▶ **Action item**: Where the listing below has a line with "R13: 62k (N_4, N_15) -> 62k (GND, N_19)", write out exactly that line and every line after it, stopping after the line with "R3: 1k (GND, N_14) -> 6.8k (GND, N_14)".

▶ **Dataset entries**:
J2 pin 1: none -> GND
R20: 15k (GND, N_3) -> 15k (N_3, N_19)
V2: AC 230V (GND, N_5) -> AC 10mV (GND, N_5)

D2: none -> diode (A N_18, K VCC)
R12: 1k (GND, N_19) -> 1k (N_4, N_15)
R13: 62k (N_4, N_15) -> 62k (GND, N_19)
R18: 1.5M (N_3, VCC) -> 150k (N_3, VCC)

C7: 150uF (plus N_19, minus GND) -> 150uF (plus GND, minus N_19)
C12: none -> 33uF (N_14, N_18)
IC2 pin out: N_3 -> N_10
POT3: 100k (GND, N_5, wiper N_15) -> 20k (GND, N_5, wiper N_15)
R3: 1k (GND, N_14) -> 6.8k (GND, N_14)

---

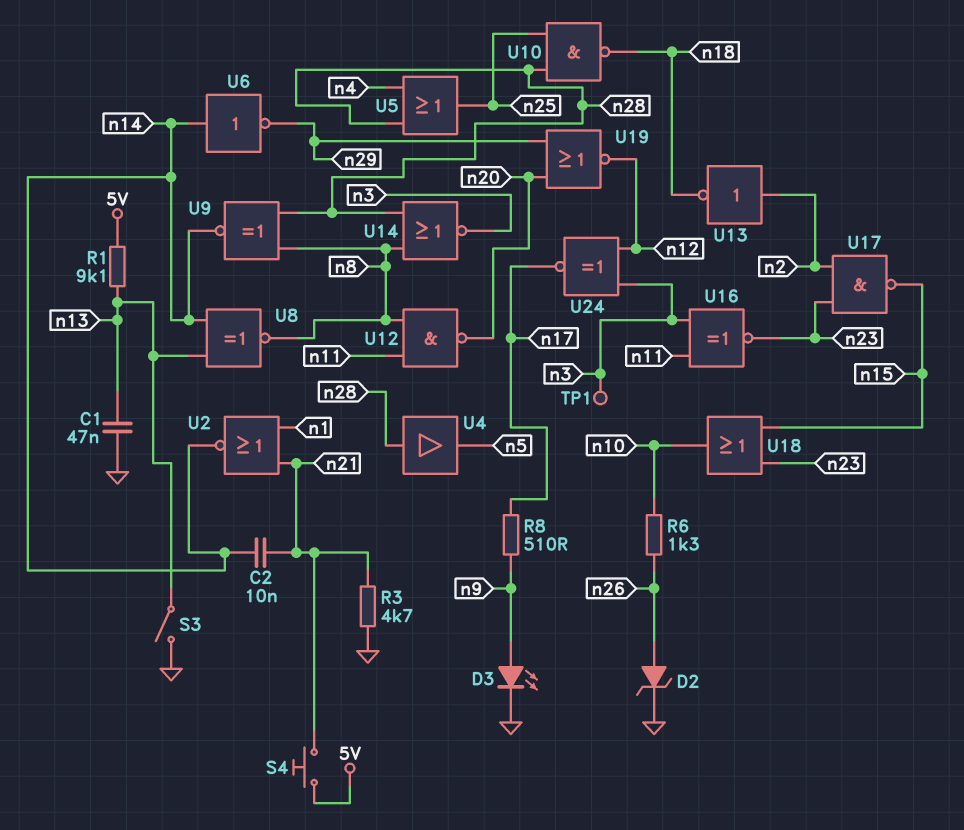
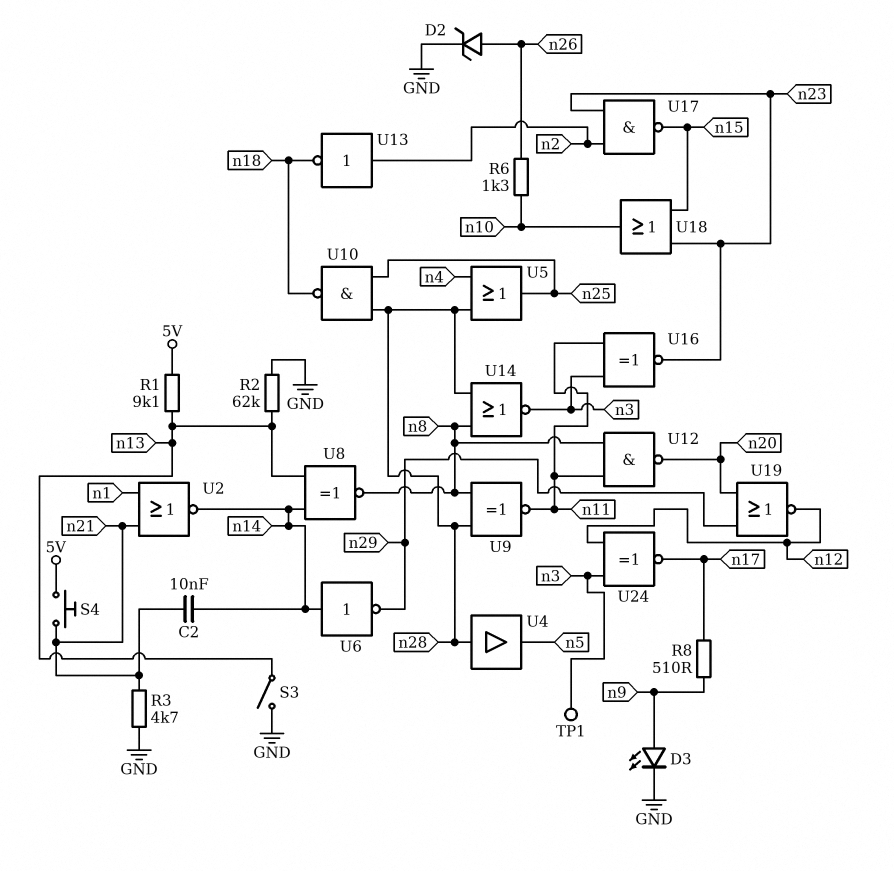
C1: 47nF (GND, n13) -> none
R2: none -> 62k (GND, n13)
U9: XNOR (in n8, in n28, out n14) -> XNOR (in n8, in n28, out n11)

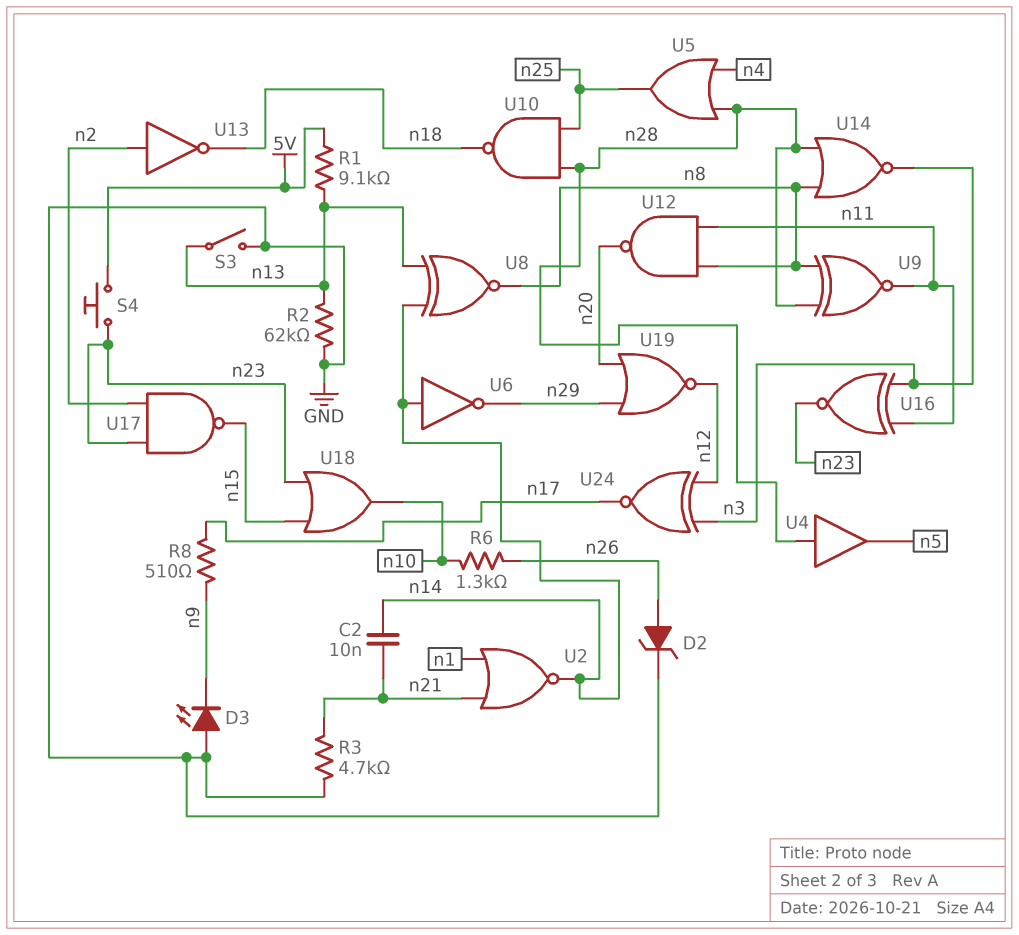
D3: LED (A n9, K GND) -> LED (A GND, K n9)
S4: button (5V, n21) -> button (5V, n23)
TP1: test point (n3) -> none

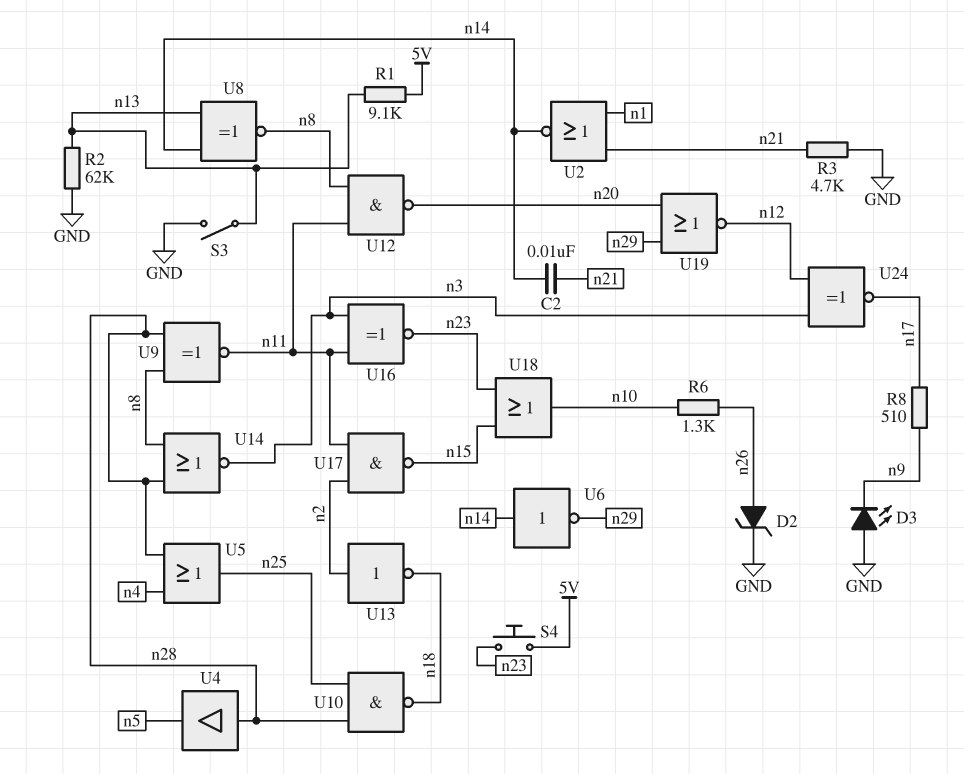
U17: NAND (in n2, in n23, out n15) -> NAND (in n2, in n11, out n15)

▶ **Written solution**:
R13: 62k (N_4, N_15) -> 62k (GND, N_19)
R18: 1.5M (N_3, VCC) -> 150k (N_3, VCC)

C7: 150uF (plus N_19, minus GND) -> 150uF (plus GND, minus N_19)
C12: none -> 33uF (N_14, N_18)
IC2 pin out: N_3 -> N_10
POT3: 100k (GND, N_5, wiper N_15) -> 20k (GND, N_5, wiper N_15)
R3: 1k (GND, N_14) -> 6.8k (GND, N_14)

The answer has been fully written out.